Materials provided:
^^^^

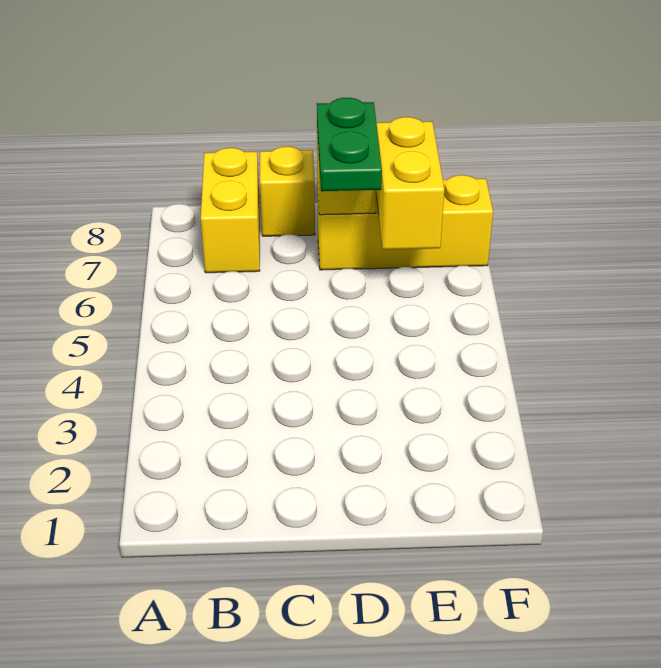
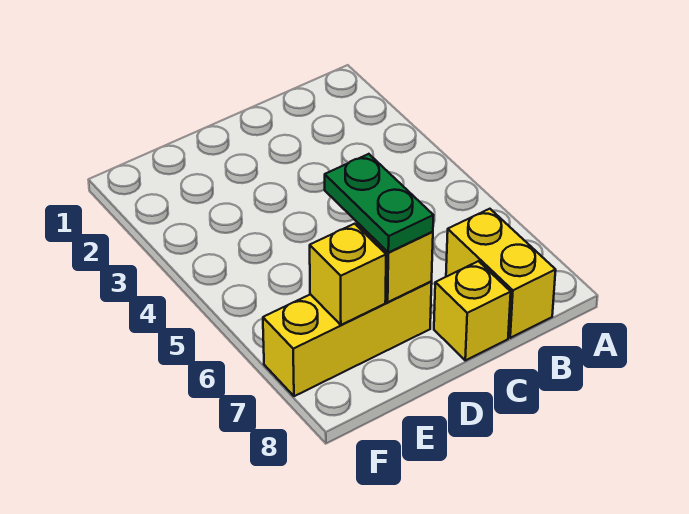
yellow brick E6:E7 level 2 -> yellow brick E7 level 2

^^^^

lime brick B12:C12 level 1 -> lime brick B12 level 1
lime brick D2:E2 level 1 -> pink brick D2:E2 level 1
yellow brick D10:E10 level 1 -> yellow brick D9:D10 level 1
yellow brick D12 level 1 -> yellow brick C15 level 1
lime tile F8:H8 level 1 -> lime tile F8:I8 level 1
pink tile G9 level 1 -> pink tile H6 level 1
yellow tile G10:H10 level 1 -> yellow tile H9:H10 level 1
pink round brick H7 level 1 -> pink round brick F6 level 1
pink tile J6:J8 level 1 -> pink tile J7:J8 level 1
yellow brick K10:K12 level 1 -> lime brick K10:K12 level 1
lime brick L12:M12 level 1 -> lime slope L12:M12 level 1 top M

^^^^

What is needed: Look above for the line containing "lime brick B12:C12" and the line containing "lime brick L12:M12". Transcribe both, with the lines between them, exactly.

Reply:
lime brick B12:C12 level 1 -> lime brick B12 level 1
lime brick D2:E2 level 1 -> pink brick D2:E2 level 1
yellow brick D10:E10 level 1 -> yellow brick D9:D10 level 1
yellow brick D12 level 1 -> yellow brick C15 level 1
lime tile F8:H8 level 1 -> lime tile F8:I8 level 1
pink tile G9 level 1 -> pink tile H6 level 1
yellow tile G10:H10 level 1 -> yellow tile H9:H10 level 1
pink round brick H7 level 1 -> pink round brick F6 level 1
pink tile J6:J8 level 1 -> pink tile J7:J8 level 1
yellow brick K10:K12 level 1 -> lime brick K10:K12 level 1
lime brick L12:M12 level 1 -> lime slope L12:M12 level 1 top M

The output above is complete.